• **The task**: Transcribe the closing lines of the listing exactly, starting at the one that contains "D1: schottky (A" and including the last.

*** Opening Exercise data ***

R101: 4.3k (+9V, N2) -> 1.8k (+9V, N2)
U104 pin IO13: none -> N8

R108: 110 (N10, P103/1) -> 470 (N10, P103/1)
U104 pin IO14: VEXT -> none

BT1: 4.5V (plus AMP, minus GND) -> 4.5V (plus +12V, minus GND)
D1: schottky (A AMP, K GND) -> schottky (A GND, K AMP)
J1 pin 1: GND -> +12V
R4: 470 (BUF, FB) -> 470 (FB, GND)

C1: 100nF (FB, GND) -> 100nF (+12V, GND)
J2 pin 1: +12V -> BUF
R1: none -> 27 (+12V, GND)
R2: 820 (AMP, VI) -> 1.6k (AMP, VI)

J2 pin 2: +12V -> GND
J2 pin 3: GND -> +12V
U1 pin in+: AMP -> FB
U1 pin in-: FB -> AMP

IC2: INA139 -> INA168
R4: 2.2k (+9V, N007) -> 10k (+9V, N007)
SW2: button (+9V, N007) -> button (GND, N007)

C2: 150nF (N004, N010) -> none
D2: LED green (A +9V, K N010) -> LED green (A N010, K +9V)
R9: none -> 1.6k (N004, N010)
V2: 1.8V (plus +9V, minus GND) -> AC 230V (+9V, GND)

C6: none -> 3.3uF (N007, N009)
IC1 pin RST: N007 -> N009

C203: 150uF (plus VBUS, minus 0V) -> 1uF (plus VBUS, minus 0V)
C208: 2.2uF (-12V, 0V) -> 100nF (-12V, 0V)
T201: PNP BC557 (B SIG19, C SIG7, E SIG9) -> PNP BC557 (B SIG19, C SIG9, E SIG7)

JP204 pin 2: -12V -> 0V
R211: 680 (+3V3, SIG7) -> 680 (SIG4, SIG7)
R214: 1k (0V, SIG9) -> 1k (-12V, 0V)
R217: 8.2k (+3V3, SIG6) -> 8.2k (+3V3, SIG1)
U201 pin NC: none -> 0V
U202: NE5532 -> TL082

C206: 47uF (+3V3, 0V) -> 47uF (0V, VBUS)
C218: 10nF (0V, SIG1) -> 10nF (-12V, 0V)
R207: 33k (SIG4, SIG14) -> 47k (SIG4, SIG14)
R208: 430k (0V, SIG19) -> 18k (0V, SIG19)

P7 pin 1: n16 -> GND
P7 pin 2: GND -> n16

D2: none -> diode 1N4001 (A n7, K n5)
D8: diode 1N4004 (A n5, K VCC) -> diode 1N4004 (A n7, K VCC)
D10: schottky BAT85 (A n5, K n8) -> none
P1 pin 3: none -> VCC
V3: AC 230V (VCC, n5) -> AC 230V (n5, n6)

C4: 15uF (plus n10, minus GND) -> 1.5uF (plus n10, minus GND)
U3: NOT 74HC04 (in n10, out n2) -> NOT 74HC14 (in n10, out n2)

*** Closing Exercise data ***

• **Result of this task**:
D1: schottky (A AMP, K GND) -> schottky (A GND, K AMP)
J1 pin 1: GND -> +12V
R4: 470 (BUF, FB) -> 470 (FB, GND)

C1: 100nF (FB, GND) -> 100nF (+12V, GND)
J2 pin 1: +12V -> BUF
R1: none -> 27 (+12V, GND)
R2: 820 (AMP, VI) -> 1.6k (AMP, VI)

J2 pin 2: +12V -> GND
J2 pin 3: GND -> +12V
U1 pin in+: AMP -> FB
U1 pin in-: FB -> AMP

IC2: INA139 -> INA168
R4: 2.2k (+9V, N007) -> 10k (+9V, N007)
SW2: button (+9V, N007) -> button (GND, N007)

C2: 150nF (N004, N010) -> none
D2: LED green (A +9V, K N010) -> LED green (A N010, K +9V)
R9: none -> 1.6k (N004, N010)
V2: 1.8V (plus +9V, minus GND) -> AC 230V (+9V, GND)

C6: none -> 3.3uF (N007, N009)
IC1 pin RST: N007 -> N009

C203: 150uF (plus VBUS, minus 0V) -> 1uF (plus VBUS, minus 0V)
C208: 2.2uF (-12V, 0V) -> 100nF (-12V, 0V)
T201: PNP BC557 (B SIG19, C SIG7, E SIG9) -> PNP BC557 (B SIG19, C SIG9, E SIG7)

JP204 pin 2: -12V -> 0V
R211: 680 (+3V3, SIG7) -> 680 (SIG4, SIG7)
R214: 1k (0V, SIG9) -> 1k (-12V, 0V)
R217: 8.2k (+3V3, SIG6) -> 8.2k (+3V3, SIG1)
U201 pin NC: none -> 0V
U202: NE5532 -> TL082

C206: 47uF (+3V3, 0V) -> 47uF (0V, VBUS)
C218: 10nF (0V, SIG1) -> 10nF (-12V, 0V)
R207: 33k (SIG4, SIG14) -> 47k (SIG4, SIG14)
R208: 430k (0V, SIG19) -> 18k (0V, SIG19)

P7 pin 1: n16 -> GND
P7 pin 2: GND -> n16

D2: none -> diode 1N4001 (A n7, K n5)
D8: diode 1N4004 (A n5, K VCC) -> diode 1N4004 (A n7, K VCC)
D10: schottky BAT85 (A n5, K n8) -> none
P1 pin 3: none -> VCC
V3: AC 230V (VCC, n5) -> AC 230V (n5, n6)

C4: 15uF (plus n10, minus GND) -> 1.5uF (plus n10, minus GND)
U3: NOT 74HC04 (in n10, out n2) -> NOT 74HC14 (in n10, out n2)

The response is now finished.